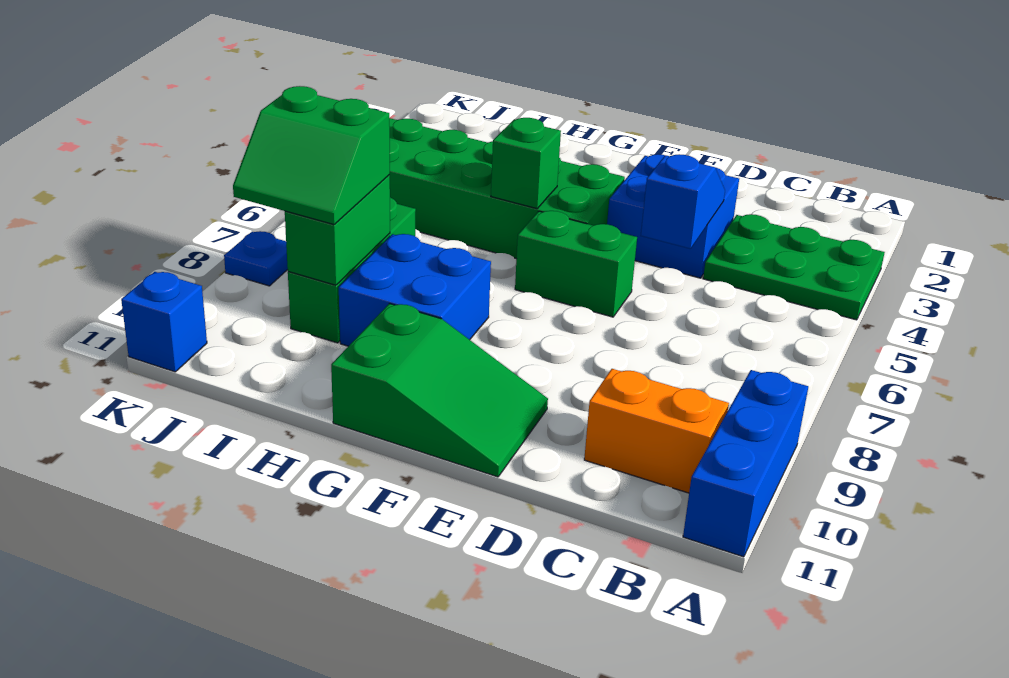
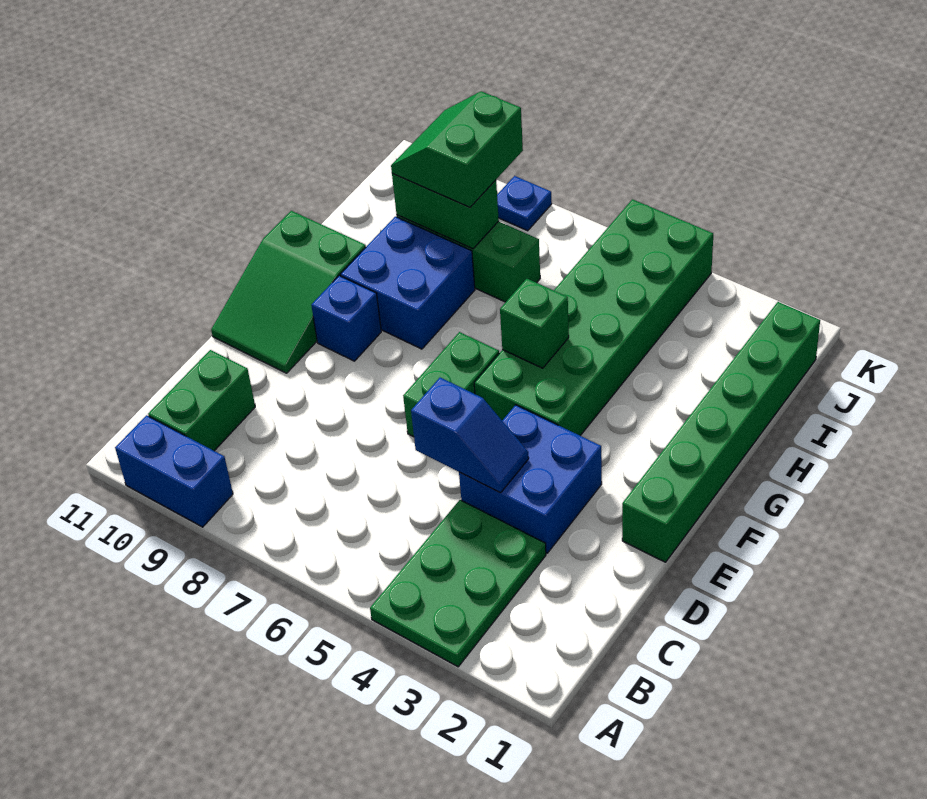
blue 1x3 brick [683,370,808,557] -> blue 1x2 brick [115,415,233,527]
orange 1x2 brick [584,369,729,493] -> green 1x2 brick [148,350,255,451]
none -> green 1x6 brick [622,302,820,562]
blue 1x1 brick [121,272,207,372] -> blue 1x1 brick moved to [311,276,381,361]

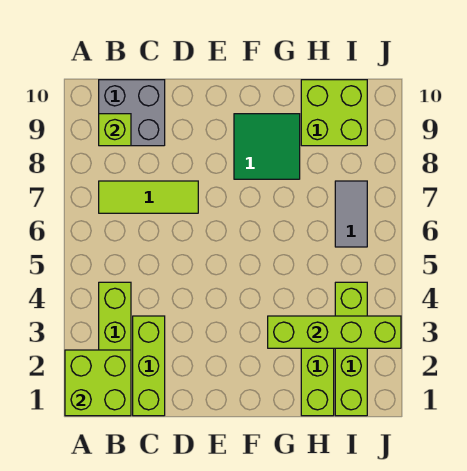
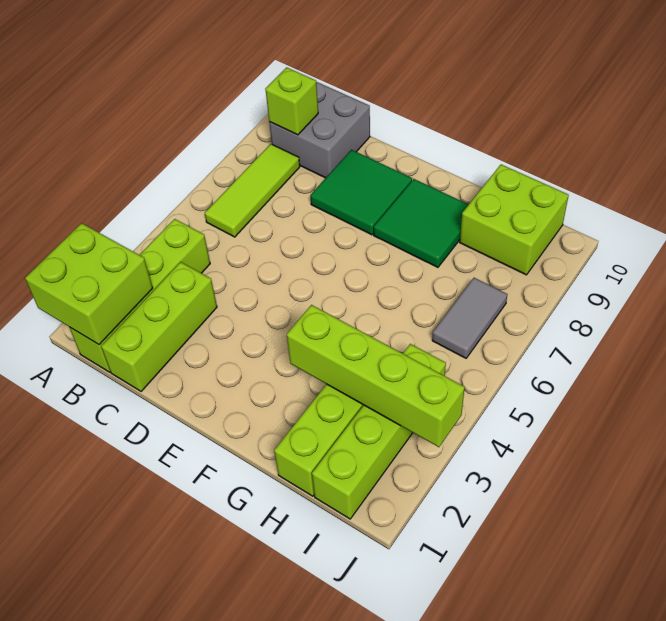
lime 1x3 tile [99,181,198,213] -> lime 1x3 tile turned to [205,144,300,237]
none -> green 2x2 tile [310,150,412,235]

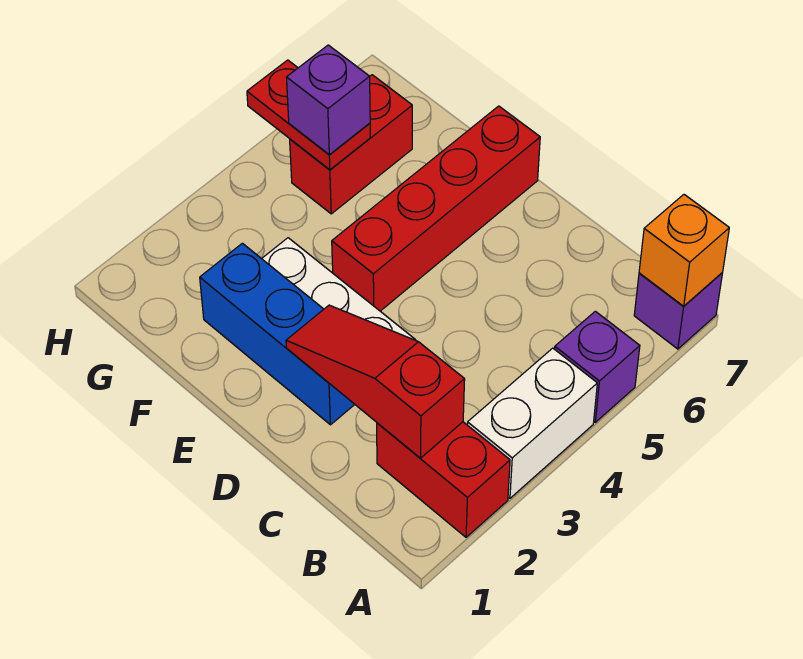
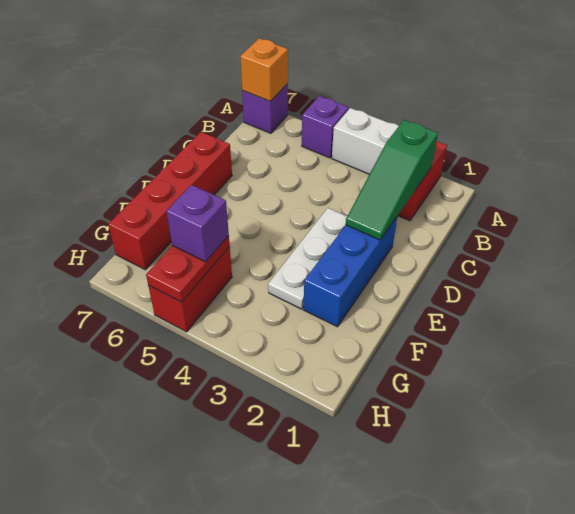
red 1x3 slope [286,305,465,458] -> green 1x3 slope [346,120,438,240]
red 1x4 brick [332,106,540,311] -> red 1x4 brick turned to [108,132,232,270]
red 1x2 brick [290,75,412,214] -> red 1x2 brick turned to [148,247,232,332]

- _ASSIGNMENT_
Leave out every picture and copy, exactly as written, the lines from the one with "lime 1x3 tile [99,181,198,213]" through the end of the records above.

- _COMPLETED EXERCISE_
lime 1x3 tile [99,181,198,213] -> lime 1x3 tile turned to [205,144,300,237]
none -> green 2x2 tile [310,150,412,235]

red 1x3 slope [286,305,465,458] -> green 1x3 slope [346,120,438,240]
red 1x4 brick [332,106,540,311] -> red 1x4 brick turned to [108,132,232,270]
red 1x2 brick [290,75,412,214] -> red 1x2 brick turned to [148,247,232,332]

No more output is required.